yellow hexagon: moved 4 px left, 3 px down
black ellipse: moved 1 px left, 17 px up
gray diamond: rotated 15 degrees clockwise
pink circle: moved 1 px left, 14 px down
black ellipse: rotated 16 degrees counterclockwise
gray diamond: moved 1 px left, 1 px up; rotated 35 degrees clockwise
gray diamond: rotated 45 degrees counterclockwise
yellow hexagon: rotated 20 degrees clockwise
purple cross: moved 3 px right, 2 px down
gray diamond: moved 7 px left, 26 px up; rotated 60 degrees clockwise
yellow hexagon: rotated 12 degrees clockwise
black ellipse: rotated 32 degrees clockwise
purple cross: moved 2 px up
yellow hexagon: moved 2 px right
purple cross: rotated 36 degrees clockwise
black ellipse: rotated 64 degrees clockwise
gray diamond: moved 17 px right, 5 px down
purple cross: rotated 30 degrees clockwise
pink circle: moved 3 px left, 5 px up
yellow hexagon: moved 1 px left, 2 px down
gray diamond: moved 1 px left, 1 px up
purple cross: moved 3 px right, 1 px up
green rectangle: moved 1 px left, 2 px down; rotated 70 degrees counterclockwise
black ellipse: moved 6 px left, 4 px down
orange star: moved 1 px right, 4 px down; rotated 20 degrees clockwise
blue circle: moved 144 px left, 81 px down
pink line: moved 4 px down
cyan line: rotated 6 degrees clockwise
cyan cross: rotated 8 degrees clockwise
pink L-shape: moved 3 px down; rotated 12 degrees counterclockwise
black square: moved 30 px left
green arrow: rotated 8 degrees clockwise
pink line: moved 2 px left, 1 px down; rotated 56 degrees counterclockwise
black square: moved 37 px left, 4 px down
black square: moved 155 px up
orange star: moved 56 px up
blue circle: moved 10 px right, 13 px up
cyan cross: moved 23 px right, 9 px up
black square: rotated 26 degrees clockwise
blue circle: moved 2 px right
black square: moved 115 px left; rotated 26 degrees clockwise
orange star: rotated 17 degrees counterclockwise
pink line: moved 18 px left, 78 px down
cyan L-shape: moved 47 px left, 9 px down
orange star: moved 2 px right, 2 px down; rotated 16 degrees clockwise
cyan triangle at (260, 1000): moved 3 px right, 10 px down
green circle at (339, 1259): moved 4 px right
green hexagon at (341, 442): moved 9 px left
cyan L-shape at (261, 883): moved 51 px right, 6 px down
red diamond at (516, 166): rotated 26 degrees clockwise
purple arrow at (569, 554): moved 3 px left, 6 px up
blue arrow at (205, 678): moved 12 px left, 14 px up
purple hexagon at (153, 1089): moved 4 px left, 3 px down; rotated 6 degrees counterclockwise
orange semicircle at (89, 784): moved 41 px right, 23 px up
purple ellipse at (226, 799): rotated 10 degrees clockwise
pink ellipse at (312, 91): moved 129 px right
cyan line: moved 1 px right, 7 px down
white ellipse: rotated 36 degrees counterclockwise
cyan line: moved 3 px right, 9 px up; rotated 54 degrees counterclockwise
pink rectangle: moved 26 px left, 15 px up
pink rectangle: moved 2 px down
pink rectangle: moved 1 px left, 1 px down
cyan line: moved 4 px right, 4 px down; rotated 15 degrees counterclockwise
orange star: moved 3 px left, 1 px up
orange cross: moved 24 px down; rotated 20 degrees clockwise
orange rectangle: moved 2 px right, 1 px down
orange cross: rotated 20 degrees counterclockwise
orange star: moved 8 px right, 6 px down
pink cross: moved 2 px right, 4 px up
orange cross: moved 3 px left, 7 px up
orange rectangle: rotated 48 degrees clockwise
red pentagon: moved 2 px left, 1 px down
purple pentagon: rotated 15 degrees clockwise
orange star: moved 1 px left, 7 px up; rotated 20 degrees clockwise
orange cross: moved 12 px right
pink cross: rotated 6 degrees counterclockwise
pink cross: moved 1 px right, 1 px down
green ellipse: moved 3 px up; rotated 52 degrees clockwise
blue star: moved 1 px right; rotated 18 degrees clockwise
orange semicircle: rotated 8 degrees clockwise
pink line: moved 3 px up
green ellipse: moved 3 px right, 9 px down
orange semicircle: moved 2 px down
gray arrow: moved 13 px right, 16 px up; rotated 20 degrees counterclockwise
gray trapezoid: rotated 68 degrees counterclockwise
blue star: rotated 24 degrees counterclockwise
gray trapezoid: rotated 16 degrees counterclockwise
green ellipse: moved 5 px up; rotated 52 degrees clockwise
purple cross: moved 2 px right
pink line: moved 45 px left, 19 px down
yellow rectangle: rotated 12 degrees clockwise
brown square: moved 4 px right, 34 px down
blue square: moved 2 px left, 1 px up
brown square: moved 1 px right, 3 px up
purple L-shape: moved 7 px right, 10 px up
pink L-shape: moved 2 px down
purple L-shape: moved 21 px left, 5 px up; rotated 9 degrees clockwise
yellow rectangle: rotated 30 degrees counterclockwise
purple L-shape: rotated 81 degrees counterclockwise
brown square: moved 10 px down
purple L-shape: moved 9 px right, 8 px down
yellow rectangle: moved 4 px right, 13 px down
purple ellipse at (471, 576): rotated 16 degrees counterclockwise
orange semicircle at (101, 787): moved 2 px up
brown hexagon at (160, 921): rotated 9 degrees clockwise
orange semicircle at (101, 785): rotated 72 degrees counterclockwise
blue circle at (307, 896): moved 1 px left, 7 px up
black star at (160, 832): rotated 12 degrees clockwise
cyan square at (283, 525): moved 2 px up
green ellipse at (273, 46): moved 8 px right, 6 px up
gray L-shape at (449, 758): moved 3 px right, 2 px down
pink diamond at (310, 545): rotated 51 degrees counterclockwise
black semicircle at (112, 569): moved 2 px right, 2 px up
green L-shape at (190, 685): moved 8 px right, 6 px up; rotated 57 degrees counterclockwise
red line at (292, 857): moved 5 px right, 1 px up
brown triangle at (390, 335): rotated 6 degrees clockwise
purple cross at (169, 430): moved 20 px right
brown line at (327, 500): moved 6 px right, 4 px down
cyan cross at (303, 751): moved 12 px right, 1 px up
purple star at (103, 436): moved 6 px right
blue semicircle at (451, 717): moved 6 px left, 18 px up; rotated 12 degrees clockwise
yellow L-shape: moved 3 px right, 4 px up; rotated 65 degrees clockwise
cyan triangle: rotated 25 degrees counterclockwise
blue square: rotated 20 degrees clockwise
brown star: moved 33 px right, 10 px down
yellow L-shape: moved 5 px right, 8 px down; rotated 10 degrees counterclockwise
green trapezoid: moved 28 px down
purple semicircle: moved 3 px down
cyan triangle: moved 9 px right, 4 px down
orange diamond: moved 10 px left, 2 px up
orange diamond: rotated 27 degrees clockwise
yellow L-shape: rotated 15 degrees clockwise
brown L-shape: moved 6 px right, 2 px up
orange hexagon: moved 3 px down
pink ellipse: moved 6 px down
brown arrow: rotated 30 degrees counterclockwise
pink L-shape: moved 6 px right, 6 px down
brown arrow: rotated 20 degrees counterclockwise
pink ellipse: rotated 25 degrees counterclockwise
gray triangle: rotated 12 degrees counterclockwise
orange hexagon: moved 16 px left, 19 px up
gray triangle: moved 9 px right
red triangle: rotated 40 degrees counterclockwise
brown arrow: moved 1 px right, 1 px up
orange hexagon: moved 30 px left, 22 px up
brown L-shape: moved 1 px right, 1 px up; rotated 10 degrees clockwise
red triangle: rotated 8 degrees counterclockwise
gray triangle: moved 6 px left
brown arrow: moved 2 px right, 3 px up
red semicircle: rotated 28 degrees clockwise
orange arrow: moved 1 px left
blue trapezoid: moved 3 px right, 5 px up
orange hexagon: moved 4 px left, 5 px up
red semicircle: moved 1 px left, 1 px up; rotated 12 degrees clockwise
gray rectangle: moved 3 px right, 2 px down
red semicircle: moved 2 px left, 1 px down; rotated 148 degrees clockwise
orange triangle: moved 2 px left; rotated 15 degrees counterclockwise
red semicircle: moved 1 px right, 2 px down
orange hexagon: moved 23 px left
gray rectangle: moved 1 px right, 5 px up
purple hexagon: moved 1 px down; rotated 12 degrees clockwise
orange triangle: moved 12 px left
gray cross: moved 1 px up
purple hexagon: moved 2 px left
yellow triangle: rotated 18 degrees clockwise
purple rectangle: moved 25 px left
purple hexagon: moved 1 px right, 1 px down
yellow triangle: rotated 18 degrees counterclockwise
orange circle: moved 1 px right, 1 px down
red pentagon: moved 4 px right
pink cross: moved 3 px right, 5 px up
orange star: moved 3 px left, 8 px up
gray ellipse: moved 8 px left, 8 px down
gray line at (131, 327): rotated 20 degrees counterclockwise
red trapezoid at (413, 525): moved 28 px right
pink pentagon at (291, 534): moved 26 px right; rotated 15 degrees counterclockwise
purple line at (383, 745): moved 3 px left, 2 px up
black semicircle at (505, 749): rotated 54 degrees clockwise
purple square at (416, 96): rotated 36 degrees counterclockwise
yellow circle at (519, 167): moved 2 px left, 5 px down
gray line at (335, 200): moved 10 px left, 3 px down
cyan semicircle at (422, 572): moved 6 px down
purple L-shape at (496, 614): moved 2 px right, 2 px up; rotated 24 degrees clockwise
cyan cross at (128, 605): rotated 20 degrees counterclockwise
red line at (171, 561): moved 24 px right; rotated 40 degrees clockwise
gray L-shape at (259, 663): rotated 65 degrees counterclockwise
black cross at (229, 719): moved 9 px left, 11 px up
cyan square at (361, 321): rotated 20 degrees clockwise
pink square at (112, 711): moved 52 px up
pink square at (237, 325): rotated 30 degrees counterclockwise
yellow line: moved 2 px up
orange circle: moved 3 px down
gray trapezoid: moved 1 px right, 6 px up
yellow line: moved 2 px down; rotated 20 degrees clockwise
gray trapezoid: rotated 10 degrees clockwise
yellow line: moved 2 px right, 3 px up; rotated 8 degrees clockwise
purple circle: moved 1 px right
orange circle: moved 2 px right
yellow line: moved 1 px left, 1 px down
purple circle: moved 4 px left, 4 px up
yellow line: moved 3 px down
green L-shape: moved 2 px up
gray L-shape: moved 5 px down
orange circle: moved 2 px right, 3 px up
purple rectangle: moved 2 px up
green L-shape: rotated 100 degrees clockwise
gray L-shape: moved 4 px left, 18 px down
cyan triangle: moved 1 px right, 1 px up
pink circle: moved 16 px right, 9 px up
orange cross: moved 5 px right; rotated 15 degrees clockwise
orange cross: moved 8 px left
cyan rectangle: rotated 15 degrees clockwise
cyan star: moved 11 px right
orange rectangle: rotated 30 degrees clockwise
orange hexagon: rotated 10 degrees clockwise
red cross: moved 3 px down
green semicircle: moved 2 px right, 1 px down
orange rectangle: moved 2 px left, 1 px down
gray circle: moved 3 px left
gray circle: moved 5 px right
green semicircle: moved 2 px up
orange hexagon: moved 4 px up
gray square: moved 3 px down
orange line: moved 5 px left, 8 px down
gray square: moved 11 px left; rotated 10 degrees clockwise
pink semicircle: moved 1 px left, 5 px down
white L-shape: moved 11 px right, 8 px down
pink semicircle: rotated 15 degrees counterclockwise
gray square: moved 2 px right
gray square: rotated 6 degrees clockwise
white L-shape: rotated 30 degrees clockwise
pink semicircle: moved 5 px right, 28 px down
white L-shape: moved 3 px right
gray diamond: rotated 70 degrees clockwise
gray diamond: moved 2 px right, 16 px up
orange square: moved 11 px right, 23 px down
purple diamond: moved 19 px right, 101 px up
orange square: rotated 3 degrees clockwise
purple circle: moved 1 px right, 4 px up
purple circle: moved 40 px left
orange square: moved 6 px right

.....

» **WHAT IS BEING ASKED**
Starting at the beginning of the records and ending at the line that contains "black square: moved 30 px left", rewrite those lines with "gray diamond" renamed to "gray rhombus" wherever it occurs, keeping everything else unchanged.

» **COMPLETE RESPONSE**
yellow hexagon: moved 4 px left, 3 px down
black ellipse: moved 1 px left, 17 px up
gray rhombus: rotated 15 degrees clockwise
pink circle: moved 1 px left, 14 px down
black ellipse: rotated 16 degrees counterclockwise
gray rhombus: moved 1 px left, 1 px up; rotated 35 degrees clockwise
gray rhombus: rotated 45 degrees counterclockwise
yellow hexagon: rotated 20 degrees clockwise
purple cross: moved 3 px right, 2 px down
gray rhombus: moved 7 px left, 26 px up; rotated 60 degrees clockwise
yellow hexagon: rotated 12 degrees clockwise
black ellipse: rotated 32 degrees clockwise
purple cross: moved 2 px up
yellow hexagon: moved 2 px right
purple cross: rotated 36 degrees clockwise
black ellipse: rotated 64 degrees clockwise
gray rhombus: moved 17 px right, 5 px down
purple cross: rotated 30 degrees clockwise
pink circle: moved 3 px left, 5 px up
yellow hexagon: moved 1 px left, 2 px down
gray rhombus: moved 1 px left, 1 px up
purple cross: moved 3 px right, 1 px up
green rectangle: moved 1 px left, 2 px down; rotated 70 degrees counterclockwise
black ellipse: moved 6 px left, 4 px down
orange star: moved 1 px right, 4 px down; rotated 20 degrees clockwise
blue circle: moved 144 px left, 81 px down
pink line: moved 4 px down
cyan line: rotated 6 degrees clockwise
cyan cross: rotated 8 degrees clockwise
pink L-shape: moved 3 px down; rotated 12 degrees counterclockwise
black square: moved 30 px left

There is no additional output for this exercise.